● Work instruction: Examine the entries and show every line in which the word "gray" is found.

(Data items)
☆ ☆ ☆

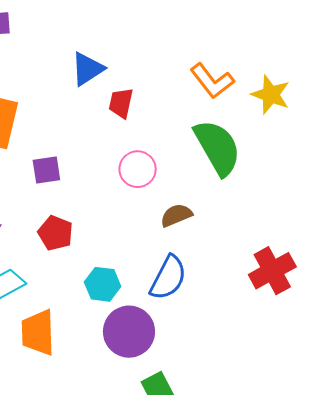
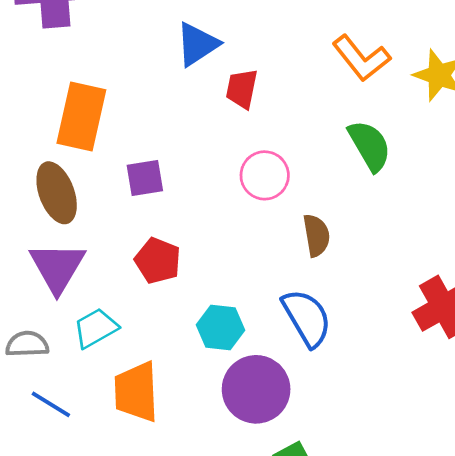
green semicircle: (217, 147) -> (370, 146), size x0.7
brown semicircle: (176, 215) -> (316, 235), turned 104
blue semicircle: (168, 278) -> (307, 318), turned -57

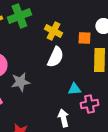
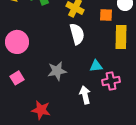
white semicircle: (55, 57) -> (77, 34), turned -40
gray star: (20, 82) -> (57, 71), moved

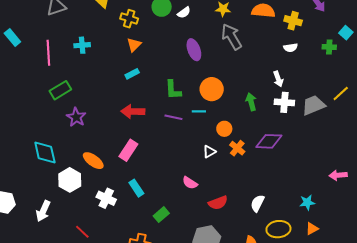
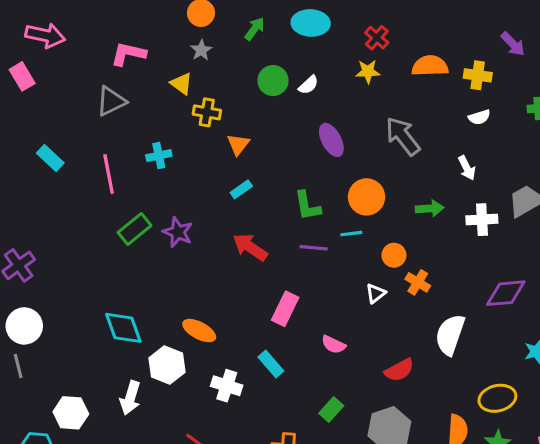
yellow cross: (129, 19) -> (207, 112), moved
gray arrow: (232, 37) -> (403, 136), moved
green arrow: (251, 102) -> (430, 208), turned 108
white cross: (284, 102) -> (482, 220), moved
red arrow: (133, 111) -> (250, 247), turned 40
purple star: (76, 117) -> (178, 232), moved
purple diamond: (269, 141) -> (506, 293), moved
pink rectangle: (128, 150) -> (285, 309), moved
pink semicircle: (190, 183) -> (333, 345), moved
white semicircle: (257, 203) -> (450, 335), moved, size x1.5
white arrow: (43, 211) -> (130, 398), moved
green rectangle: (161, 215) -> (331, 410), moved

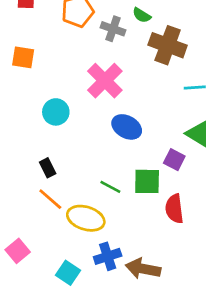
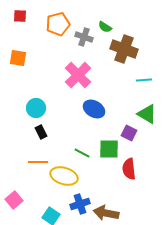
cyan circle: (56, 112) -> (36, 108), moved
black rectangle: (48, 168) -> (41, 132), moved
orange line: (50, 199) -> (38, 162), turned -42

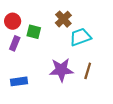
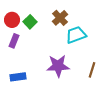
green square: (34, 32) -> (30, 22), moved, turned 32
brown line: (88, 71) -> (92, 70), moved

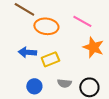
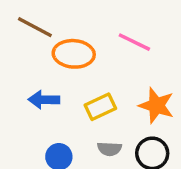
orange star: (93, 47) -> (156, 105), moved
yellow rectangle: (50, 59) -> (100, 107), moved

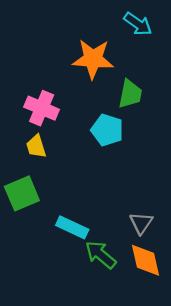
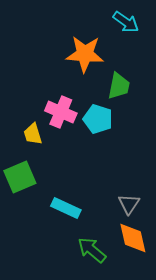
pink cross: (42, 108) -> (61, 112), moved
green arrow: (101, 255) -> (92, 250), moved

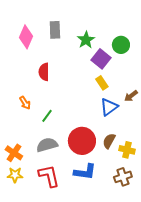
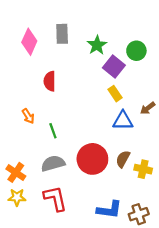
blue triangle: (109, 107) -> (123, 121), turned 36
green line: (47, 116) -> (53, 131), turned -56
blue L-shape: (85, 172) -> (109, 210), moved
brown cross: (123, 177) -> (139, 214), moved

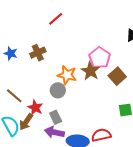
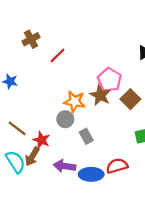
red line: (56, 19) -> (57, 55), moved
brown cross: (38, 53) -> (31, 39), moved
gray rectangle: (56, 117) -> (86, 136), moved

☆ ☆ ☆

● Exercise solution:
gray star: (20, 82) -> (57, 71), moved
gray arrow: (232, 37) -> (403, 136), moved
gray rectangle: (56, 117) -> (86, 136), moved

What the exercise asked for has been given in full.